Only the lines from the one with "L101: 100mH (SW, VB) -> 100mH (3V3, SW)" to the end of the material should be reproduced, exactly and in full, both ends included.

_ _ _ _

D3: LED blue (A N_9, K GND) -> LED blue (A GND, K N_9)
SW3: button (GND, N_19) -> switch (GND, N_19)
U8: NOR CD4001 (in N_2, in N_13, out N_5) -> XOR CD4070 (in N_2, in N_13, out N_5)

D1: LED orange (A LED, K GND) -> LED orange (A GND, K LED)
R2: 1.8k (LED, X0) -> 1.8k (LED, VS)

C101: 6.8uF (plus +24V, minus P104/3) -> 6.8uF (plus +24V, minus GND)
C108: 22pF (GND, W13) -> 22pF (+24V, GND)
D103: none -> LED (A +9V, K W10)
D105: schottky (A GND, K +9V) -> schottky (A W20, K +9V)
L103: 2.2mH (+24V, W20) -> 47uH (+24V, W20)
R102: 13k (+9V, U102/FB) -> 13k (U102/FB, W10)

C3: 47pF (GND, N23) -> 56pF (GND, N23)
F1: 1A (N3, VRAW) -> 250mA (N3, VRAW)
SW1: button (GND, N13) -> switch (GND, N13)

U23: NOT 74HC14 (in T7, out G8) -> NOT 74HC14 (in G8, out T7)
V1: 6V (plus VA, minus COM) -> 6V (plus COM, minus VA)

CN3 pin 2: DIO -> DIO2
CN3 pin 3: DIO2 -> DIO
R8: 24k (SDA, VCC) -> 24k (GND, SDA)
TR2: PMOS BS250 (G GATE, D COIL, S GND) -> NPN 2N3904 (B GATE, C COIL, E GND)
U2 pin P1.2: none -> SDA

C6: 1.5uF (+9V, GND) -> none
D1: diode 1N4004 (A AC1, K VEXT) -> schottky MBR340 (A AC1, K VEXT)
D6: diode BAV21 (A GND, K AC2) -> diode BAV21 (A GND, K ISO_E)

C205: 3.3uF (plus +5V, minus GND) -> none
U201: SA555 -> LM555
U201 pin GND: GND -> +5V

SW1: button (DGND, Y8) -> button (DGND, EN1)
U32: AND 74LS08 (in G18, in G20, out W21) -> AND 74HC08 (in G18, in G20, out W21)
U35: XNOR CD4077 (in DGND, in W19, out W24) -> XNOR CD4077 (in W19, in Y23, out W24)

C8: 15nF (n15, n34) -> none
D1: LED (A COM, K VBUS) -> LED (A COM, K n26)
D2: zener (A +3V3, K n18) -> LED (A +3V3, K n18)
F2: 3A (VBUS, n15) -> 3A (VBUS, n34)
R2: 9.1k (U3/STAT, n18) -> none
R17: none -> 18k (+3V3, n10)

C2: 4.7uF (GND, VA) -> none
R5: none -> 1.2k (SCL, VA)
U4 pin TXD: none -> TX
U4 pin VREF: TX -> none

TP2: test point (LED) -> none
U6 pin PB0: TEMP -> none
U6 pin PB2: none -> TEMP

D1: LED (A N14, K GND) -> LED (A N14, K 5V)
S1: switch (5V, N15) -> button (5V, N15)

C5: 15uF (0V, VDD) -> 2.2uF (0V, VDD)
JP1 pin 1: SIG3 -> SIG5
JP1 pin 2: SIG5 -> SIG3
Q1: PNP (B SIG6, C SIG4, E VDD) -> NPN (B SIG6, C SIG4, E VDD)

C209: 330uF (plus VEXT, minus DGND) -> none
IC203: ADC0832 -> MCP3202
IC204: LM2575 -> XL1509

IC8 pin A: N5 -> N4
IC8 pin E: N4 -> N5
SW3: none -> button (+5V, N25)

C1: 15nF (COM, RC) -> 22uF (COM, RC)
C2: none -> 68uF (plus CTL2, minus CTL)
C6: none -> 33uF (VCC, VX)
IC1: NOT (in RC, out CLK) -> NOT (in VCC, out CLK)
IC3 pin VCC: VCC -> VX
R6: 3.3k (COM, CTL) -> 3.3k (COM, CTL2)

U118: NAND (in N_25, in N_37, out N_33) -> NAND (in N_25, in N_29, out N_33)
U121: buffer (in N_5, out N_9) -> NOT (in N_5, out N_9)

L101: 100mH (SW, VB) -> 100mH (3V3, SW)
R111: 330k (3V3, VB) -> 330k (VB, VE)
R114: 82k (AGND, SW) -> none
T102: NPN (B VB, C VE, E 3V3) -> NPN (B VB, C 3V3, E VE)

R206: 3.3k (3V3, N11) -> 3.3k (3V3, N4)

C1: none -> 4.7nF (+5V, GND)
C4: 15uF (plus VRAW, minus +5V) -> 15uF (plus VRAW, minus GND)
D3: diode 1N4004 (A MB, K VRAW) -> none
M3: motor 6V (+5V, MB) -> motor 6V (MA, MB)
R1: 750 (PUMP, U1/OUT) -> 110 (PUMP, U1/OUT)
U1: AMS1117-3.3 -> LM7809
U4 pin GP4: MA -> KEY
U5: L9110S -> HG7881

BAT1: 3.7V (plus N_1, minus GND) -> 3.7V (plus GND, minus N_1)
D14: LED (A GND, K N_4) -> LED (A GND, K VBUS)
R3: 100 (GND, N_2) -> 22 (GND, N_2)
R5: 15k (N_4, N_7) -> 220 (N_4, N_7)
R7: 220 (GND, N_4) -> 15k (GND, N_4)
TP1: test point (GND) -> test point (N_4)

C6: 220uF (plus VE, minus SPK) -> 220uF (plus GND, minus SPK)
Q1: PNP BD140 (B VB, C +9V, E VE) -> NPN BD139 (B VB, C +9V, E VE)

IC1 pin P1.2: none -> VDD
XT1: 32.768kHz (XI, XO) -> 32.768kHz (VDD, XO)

_ _ _ _

Result for this exercise:
L101: 100mH (SW, VB) -> 100mH (3V3, SW)
R111: 330k (3V3, VB) -> 330k (VB, VE)
R114: 82k (AGND, SW) -> none
T102: NPN (B VB, C VE, E 3V3) -> NPN (B VB, C 3V3, E VE)

R206: 3.3k (3V3, N11) -> 3.3k (3V3, N4)

C1: none -> 4.7nF (+5V, GND)
C4: 15uF (plus VRAW, minus +5V) -> 15uF (plus VRAW, minus GND)
D3: diode 1N4004 (A MB, K VRAW) -> none
M3: motor 6V (+5V, MB) -> motor 6V (MA, MB)
R1: 750 (PUMP, U1/OUT) -> 110 (PUMP, U1/OUT)
U1: AMS1117-3.3 -> LM7809
U4 pin GP4: MA -> KEY
U5: L9110S -> HG7881

BAT1: 3.7V (plus N_1, minus GND) -> 3.7V (plus GND, minus N_1)
D14: LED (A GND, K N_4) -> LED (A GND, K VBUS)
R3: 100 (GND, N_2) -> 22 (GND, N_2)
R5: 15k (N_4, N_7) -> 220 (N_4, N_7)
R7: 220 (GND, N_4) -> 15k (GND, N_4)
TP1: test point (GND) -> test point (N_4)

C6: 220uF (plus VE, minus SPK) -> 220uF (plus GND, minus SPK)
Q1: PNP BD140 (B VB, C +9V, E VE) -> NPN BD139 (B VB, C +9V, E VE)

IC1 pin P1.2: none -> VDD
XT1: 32.768kHz (XI, XO) -> 32.768kHz (VDD, XO)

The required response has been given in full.